--- BEGIN ---

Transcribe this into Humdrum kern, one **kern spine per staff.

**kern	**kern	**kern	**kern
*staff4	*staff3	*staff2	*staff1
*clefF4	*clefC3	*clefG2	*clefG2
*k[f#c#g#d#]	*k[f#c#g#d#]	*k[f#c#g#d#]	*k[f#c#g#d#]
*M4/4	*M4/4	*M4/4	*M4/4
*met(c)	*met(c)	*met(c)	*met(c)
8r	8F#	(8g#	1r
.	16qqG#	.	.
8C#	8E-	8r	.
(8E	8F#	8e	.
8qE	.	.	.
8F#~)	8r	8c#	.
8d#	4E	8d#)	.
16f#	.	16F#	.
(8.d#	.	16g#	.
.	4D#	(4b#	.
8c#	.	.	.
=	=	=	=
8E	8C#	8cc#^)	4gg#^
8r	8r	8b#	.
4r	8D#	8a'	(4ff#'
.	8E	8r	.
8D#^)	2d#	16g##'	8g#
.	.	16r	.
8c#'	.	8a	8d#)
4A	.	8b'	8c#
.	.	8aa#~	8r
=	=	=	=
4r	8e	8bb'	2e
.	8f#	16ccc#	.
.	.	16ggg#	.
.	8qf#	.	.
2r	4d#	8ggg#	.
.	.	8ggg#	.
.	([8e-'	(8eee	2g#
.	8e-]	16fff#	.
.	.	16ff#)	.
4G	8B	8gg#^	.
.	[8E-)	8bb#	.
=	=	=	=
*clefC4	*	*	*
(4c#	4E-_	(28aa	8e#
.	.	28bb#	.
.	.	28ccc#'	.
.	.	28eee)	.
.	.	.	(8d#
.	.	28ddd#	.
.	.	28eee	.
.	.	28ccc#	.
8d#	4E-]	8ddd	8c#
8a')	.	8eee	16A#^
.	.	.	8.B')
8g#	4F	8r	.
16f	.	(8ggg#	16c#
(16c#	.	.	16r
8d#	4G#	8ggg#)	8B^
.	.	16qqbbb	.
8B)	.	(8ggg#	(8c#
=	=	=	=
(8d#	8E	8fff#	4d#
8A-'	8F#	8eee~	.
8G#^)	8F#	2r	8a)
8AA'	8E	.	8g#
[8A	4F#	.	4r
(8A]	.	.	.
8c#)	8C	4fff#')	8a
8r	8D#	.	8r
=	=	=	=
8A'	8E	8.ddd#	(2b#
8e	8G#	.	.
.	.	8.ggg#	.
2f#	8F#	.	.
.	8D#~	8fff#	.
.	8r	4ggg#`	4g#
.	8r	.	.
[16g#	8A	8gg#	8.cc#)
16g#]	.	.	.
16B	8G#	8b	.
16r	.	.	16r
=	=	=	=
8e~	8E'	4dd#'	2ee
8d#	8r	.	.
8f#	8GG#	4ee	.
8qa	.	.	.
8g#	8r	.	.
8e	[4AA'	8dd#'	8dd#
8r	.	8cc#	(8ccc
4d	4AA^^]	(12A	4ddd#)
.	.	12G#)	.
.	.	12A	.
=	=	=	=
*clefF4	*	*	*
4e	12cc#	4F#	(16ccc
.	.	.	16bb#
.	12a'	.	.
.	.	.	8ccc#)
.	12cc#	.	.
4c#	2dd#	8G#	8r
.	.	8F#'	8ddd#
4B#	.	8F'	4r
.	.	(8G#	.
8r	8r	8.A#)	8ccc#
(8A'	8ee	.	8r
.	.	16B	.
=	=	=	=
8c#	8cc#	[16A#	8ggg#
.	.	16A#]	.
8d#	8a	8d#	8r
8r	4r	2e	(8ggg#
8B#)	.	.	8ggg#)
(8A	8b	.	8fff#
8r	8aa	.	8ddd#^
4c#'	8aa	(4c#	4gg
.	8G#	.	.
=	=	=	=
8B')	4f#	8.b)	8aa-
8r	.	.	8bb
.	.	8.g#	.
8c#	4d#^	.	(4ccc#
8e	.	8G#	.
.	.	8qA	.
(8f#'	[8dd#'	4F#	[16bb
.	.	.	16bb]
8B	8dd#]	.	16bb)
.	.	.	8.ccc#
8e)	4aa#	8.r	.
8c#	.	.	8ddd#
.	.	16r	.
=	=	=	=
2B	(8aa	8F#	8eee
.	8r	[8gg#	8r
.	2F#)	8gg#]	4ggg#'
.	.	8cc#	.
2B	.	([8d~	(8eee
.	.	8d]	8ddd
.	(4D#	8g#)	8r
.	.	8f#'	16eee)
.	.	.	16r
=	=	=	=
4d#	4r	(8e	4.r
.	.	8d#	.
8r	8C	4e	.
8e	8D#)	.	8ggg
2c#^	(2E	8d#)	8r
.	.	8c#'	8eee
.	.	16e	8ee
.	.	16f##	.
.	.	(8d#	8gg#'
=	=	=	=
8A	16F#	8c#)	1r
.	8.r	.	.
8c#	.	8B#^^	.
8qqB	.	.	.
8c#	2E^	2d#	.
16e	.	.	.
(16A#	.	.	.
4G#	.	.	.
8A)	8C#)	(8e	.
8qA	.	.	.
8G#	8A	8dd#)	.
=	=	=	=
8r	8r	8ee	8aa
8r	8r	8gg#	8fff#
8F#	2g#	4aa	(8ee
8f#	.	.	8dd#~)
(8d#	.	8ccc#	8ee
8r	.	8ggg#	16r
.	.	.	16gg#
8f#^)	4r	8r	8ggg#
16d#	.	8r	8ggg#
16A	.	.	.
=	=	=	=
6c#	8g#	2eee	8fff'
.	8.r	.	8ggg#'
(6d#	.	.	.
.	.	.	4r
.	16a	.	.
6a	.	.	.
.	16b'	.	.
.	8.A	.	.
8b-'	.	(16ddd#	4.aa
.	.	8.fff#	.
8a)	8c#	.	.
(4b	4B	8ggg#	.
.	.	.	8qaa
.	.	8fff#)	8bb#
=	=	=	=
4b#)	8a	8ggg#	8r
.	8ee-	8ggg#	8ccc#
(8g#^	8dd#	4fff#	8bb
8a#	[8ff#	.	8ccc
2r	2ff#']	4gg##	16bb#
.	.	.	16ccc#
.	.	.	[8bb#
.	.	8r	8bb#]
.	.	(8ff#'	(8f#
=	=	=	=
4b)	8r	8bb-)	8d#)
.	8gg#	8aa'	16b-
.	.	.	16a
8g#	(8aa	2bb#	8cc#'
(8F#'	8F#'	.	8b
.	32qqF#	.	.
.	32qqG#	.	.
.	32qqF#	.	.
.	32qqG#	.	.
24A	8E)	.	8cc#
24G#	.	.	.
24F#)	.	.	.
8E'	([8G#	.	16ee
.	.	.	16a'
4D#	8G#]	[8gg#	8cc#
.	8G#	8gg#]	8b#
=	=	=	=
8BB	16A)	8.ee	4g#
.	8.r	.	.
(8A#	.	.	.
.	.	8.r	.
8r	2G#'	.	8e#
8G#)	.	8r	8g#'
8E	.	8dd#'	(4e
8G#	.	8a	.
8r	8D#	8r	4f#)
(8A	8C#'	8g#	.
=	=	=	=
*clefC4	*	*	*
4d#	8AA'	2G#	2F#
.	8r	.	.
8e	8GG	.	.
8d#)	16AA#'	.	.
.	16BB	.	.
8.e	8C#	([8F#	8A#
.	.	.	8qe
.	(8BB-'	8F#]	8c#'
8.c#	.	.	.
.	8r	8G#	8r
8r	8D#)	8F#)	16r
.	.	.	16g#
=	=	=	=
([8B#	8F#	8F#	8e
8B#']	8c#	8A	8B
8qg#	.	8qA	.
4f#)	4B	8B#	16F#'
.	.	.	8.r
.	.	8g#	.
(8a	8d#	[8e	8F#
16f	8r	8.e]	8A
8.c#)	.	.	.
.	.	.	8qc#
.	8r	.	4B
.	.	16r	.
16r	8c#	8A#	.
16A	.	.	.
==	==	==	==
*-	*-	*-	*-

--- END ---

Problem to solve:
How many lines of the listing above contain the string "kern"? Reply with the number alone.

Finished exercise:
2